| TASK PROMPT |
The result should be a verbatim copy of the whole listing.

| PROVIDED ENTRIES |
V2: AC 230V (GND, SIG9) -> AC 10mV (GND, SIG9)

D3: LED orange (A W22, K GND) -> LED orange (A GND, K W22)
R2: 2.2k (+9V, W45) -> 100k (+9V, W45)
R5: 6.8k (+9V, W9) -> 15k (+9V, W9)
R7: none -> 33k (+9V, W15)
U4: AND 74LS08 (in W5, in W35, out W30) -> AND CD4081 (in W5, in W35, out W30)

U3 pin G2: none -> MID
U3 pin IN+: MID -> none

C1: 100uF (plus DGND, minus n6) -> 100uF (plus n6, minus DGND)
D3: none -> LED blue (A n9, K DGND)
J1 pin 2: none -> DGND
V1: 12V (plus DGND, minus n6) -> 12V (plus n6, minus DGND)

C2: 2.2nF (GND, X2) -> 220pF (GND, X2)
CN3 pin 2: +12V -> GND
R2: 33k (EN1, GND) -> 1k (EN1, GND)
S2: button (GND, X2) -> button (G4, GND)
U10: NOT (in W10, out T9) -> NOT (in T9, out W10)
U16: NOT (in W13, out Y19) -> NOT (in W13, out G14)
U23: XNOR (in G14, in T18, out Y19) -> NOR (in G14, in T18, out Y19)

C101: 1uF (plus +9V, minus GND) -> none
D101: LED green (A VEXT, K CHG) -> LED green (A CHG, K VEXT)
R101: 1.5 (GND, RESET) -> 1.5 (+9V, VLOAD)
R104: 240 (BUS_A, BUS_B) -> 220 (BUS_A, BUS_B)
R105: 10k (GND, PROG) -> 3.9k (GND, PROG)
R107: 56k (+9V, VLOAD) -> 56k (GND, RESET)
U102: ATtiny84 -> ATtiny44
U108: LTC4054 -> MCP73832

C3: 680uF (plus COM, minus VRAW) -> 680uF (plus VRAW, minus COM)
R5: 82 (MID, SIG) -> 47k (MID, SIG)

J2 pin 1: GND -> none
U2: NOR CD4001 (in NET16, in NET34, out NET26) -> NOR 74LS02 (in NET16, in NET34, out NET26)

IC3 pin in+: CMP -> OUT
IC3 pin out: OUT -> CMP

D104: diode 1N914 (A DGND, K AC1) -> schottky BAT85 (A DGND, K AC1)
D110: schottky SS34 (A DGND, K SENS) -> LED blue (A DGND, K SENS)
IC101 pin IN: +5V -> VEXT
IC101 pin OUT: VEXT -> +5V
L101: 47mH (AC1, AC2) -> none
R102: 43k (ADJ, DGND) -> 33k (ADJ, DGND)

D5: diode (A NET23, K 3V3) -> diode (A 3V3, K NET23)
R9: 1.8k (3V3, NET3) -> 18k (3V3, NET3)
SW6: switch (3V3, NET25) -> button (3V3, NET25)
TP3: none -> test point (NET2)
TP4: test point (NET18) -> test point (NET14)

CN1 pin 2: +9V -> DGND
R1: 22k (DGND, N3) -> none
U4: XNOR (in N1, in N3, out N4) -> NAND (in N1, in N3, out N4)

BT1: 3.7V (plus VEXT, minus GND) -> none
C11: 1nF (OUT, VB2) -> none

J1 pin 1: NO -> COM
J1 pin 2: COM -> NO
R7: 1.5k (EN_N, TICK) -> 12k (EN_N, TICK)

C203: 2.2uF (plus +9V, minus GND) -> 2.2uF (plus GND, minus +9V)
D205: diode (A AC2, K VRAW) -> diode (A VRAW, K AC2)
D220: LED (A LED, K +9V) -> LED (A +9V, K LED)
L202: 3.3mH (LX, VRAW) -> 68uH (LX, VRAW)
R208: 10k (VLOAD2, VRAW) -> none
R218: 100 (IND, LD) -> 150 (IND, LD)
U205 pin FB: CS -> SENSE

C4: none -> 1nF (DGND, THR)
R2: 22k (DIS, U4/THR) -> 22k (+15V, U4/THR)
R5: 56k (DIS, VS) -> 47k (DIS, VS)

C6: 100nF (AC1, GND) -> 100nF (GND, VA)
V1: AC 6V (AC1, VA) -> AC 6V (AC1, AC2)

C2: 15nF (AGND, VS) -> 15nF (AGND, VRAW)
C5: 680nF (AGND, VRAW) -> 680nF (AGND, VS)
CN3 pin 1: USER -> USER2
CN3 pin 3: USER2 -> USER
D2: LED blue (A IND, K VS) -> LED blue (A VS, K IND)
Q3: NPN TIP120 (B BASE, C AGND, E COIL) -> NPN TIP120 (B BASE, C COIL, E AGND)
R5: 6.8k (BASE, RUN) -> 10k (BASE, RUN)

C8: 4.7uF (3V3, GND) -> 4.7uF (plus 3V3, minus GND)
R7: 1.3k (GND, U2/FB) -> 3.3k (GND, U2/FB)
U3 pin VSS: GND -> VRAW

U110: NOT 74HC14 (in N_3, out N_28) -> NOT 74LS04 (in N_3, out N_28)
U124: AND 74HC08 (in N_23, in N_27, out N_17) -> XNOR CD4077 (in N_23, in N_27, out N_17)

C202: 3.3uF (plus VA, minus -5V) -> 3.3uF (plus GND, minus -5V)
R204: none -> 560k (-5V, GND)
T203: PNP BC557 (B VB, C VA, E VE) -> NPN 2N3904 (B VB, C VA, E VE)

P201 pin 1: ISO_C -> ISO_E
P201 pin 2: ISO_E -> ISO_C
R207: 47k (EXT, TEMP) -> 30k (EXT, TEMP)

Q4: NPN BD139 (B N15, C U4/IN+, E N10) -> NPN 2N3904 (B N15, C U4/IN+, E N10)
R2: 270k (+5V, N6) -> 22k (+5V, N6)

| ANSWER TO THIS TASK |
V2: AC 230V (GND, SIG9) -> AC 10mV (GND, SIG9)

D3: LED orange (A W22, K GND) -> LED orange (A GND, K W22)
R2: 2.2k (+9V, W45) -> 100k (+9V, W45)
R5: 6.8k (+9V, W9) -> 15k (+9V, W9)
R7: none -> 33k (+9V, W15)
U4: AND 74LS08 (in W5, in W35, out W30) -> AND CD4081 (in W5, in W35, out W30)

U3 pin G2: none -> MID
U3 pin IN+: MID -> none

C1: 100uF (plus DGND, minus n6) -> 100uF (plus n6, minus DGND)
D3: none -> LED blue (A n9, K DGND)
J1 pin 2: none -> DGND
V1: 12V (plus DGND, minus n6) -> 12V (plus n6, minus DGND)

C2: 2.2nF (GND, X2) -> 220pF (GND, X2)
CN3 pin 2: +12V -> GND
R2: 33k (EN1, GND) -> 1k (EN1, GND)
S2: button (GND, X2) -> button (G4, GND)
U10: NOT (in W10, out T9) -> NOT (in T9, out W10)
U16: NOT (in W13, out Y19) -> NOT (in W13, out G14)
U23: XNOR (in G14, in T18, out Y19) -> NOR (in G14, in T18, out Y19)

C101: 1uF (plus +9V, minus GND) -> none
D101: LED green (A VEXT, K CHG) -> LED green (A CHG, K VEXT)
R101: 1.5 (GND, RESET) -> 1.5 (+9V, VLOAD)
R104: 240 (BUS_A, BUS_B) -> 220 (BUS_A, BUS_B)
R105: 10k (GND, PROG) -> 3.9k (GND, PROG)
R107: 56k (+9V, VLOAD) -> 56k (GND, RESET)
U102: ATtiny84 -> ATtiny44
U108: LTC4054 -> MCP73832

C3: 680uF (plus COM, minus VRAW) -> 680uF (plus VRAW, minus COM)
R5: 82 (MID, SIG) -> 47k (MID, SIG)

J2 pin 1: GND -> none
U2: NOR CD4001 (in NET16, in NET34, out NET26) -> NOR 74LS02 (in NET16, in NET34, out NET26)

IC3 pin in+: CMP -> OUT
IC3 pin out: OUT -> CMP

D104: diode 1N914 (A DGND, K AC1) -> schottky BAT85 (A DGND, K AC1)
D110: schottky SS34 (A DGND, K SENS) -> LED blue (A DGND, K SENS)
IC101 pin IN: +5V -> VEXT
IC101 pin OUT: VEXT -> +5V
L101: 47mH (AC1, AC2) -> none
R102: 43k (ADJ, DGND) -> 33k (ADJ, DGND)

D5: diode (A NET23, K 3V3) -> diode (A 3V3, K NET23)
R9: 1.8k (3V3, NET3) -> 18k (3V3, NET3)
SW6: switch (3V3, NET25) -> button (3V3, NET25)
TP3: none -> test point (NET2)
TP4: test point (NET18) -> test point (NET14)

CN1 pin 2: +9V -> DGND
R1: 22k (DGND, N3) -> none
U4: XNOR (in N1, in N3, out N4) -> NAND (in N1, in N3, out N4)

BT1: 3.7V (plus VEXT, minus GND) -> none
C11: 1nF (OUT, VB2) -> none

J1 pin 1: NO -> COM
J1 pin 2: COM -> NO
R7: 1.5k (EN_N, TICK) -> 12k (EN_N, TICK)

C203: 2.2uF (plus +9V, minus GND) -> 2.2uF (plus GND, minus +9V)
D205: diode (A AC2, K VRAW) -> diode (A VRAW, K AC2)
D220: LED (A LED, K +9V) -> LED (A +9V, K LED)
L202: 3.3mH (LX, VRAW) -> 68uH (LX, VRAW)
R208: 10k (VLOAD2, VRAW) -> none
R218: 100 (IND, LD) -> 150 (IND, LD)
U205 pin FB: CS -> SENSE

C4: none -> 1nF (DGND, THR)
R2: 22k (DIS, U4/THR) -> 22k (+15V, U4/THR)
R5: 56k (DIS, VS) -> 47k (DIS, VS)

C6: 100nF (AC1, GND) -> 100nF (GND, VA)
V1: AC 6V (AC1, VA) -> AC 6V (AC1, AC2)

C2: 15nF (AGND, VS) -> 15nF (AGND, VRAW)
C5: 680nF (AGND, VRAW) -> 680nF (AGND, VS)
CN3 pin 1: USER -> USER2
CN3 pin 3: USER2 -> USER
D2: LED blue (A IND, K VS) -> LED blue (A VS, K IND)
Q3: NPN TIP120 (B BASE, C AGND, E COIL) -> NPN TIP120 (B BASE, C COIL, E AGND)
R5: 6.8k (BASE, RUN) -> 10k (BASE, RUN)

C8: 4.7uF (3V3, GND) -> 4.7uF (plus 3V3, minus GND)
R7: 1.3k (GND, U2/FB) -> 3.3k (GND, U2/FB)
U3 pin VSS: GND -> VRAW

U110: NOT 74HC14 (in N_3, out N_28) -> NOT 74LS04 (in N_3, out N_28)
U124: AND 74HC08 (in N_23, in N_27, out N_17) -> XNOR CD4077 (in N_23, in N_27, out N_17)

C202: 3.3uF (plus VA, minus -5V) -> 3.3uF (plus GND, minus -5V)
R204: none -> 560k (-5V, GND)
T203: PNP BC557 (B VB, C VA, E VE) -> NPN 2N3904 (B VB, C VA, E VE)

P201 pin 1: ISO_C -> ISO_E
P201 pin 2: ISO_E -> ISO_C
R207: 47k (EXT, TEMP) -> 30k (EXT, TEMP)

Q4: NPN BD139 (B N15, C U4/IN+, E N10) -> NPN 2N3904 (B N15, C U4/IN+, E N10)
R2: 270k (+5V, N6) -> 22k (+5V, N6)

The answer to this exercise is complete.